### Prompt:
Below are the records; count the lines in which "green" occurs and report only that number.

### Input:

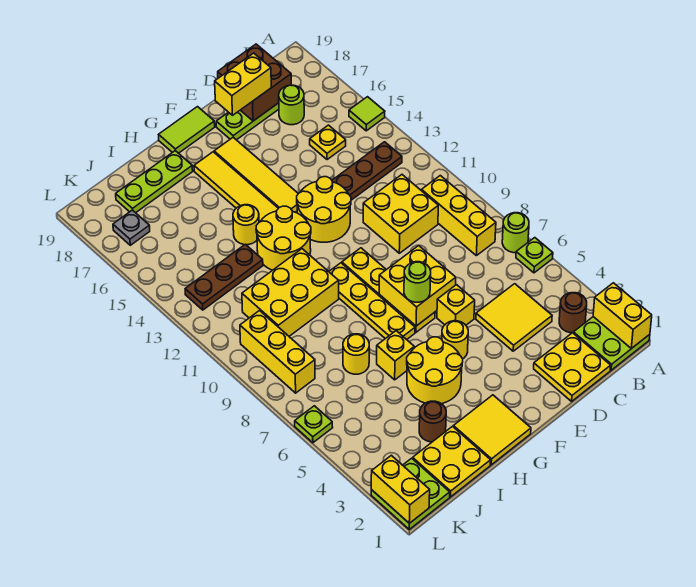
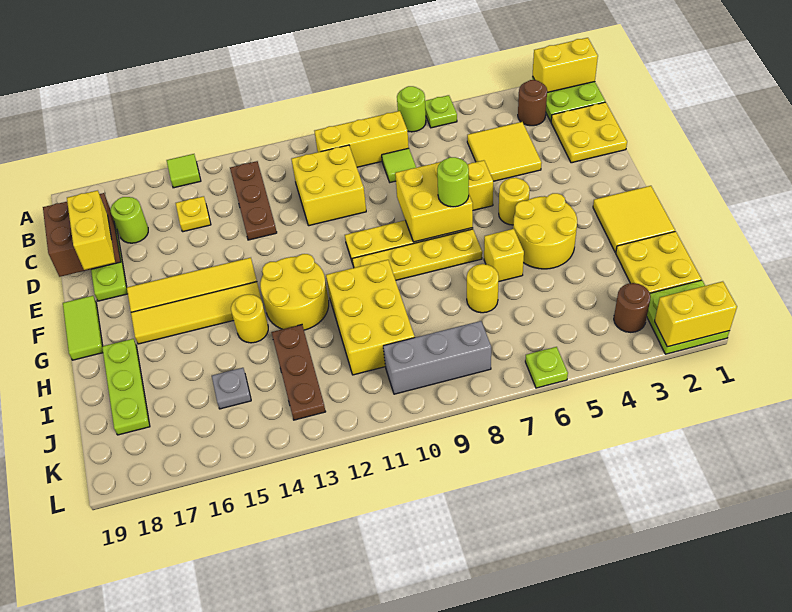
none -> lime tile C8 level 1
yellow round brick E12:F13 level 1 -> none
brown round brick I3 level 1 -> brown round brick K3 level 1
yellow brick K8:K10 level 1 -> grey brick K8:K10 level 1
grey plate K17 level 1 -> grey plate J15 level 1

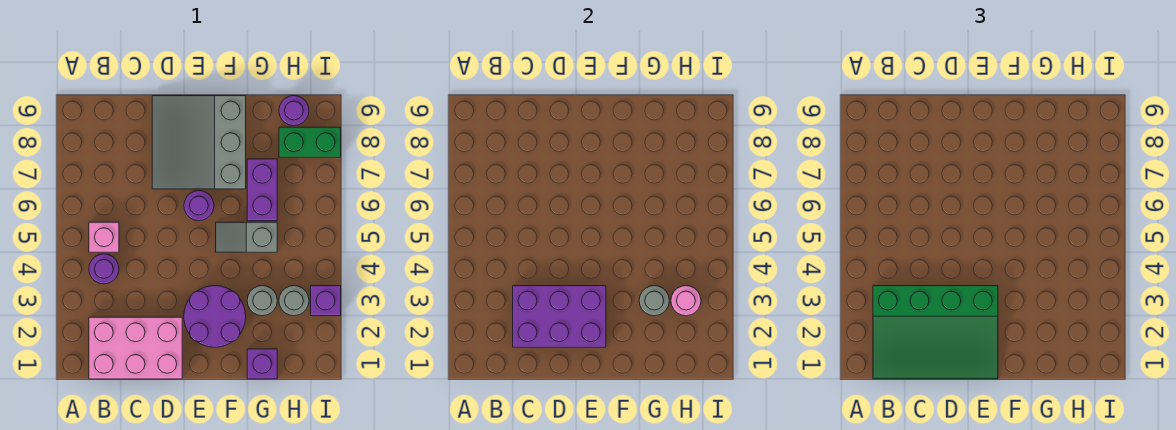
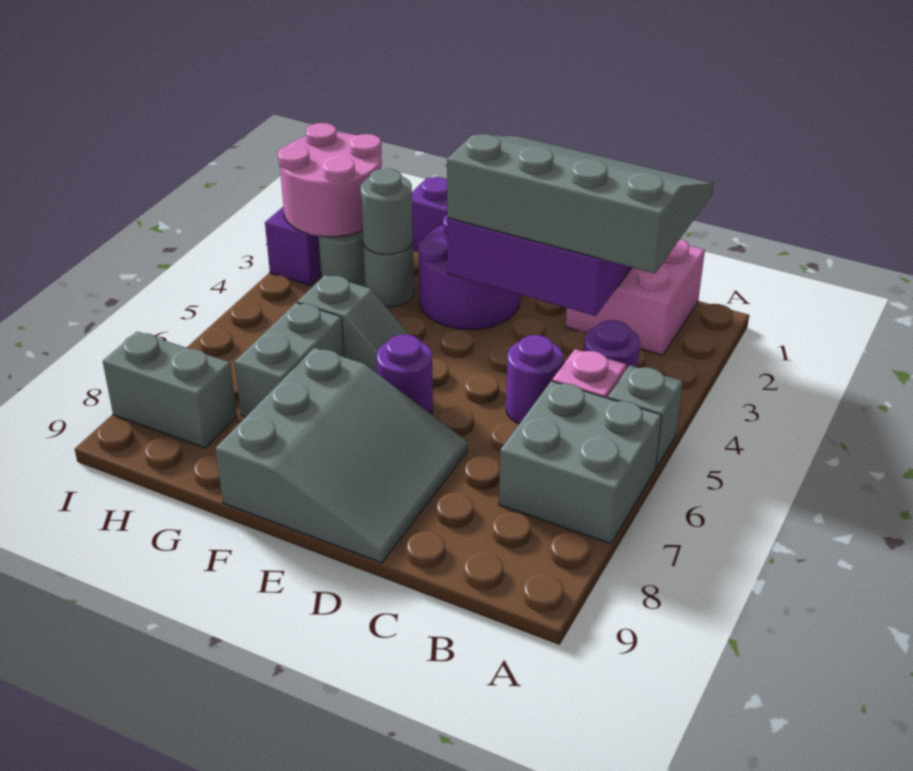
none -> grey brick A5 level 1
none -> grey brick A6:B7 level 1
pink brick B1:D2 level 1 -> pink brick B1:C2 level 1
green slope B1:E3 level 3 top 3 -> grey slope B1:E3 level 3 top 3
purple brick G6:G7 level 1 -> grey brick G6:G7 level 1
pink round brick H3 level 2 -> pink round brick H2:I3 level 2
green brick H8:I8 level 1 -> grey brick H8:I8 level 1
purple round brick H9 level 1 -> purple round brick C5 level 1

### Written solution:
2